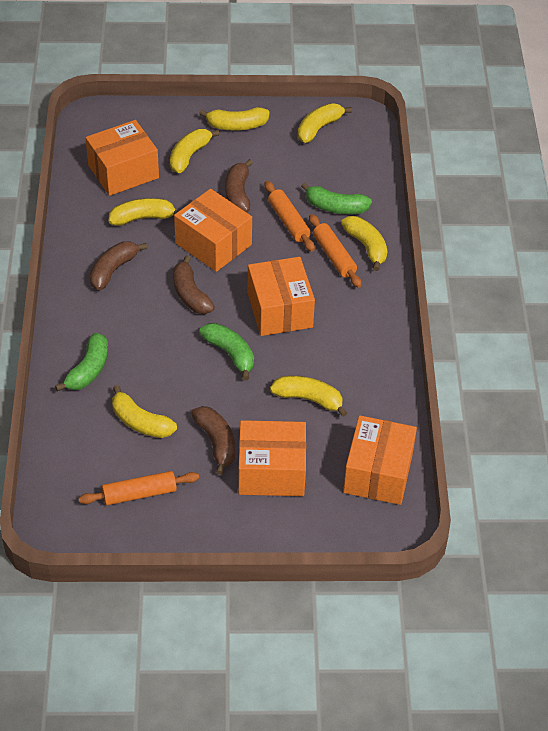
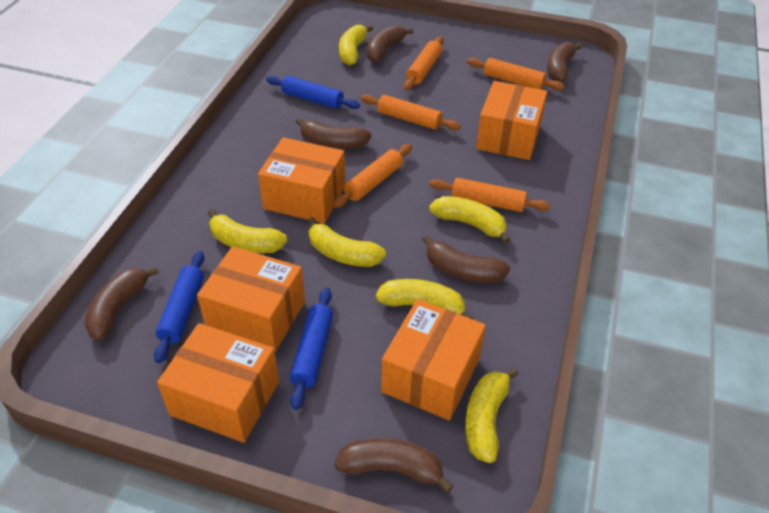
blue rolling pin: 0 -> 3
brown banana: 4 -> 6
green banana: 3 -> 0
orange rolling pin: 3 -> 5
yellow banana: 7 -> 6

* * *

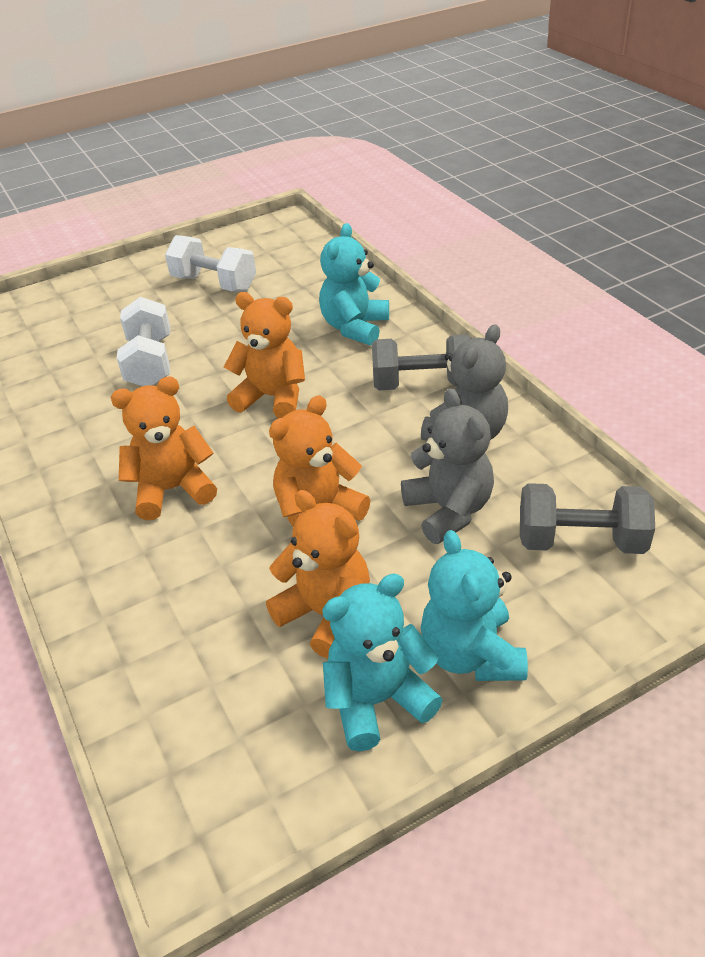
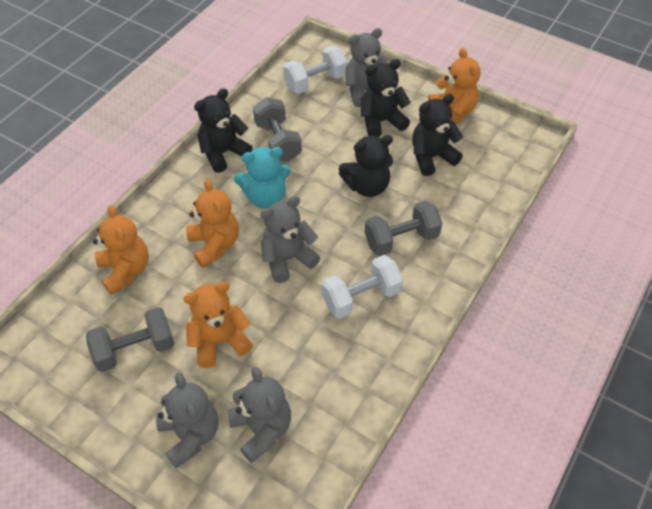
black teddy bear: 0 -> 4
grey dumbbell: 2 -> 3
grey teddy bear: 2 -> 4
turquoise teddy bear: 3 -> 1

• [THE TASK]:
The lines to show are those in the data above that include "bear".

• [REPLY TO THE EXERCISE]:
black teddy bear: 0 -> 4
grey teddy bear: 2 -> 4
turquoise teddy bear: 3 -> 1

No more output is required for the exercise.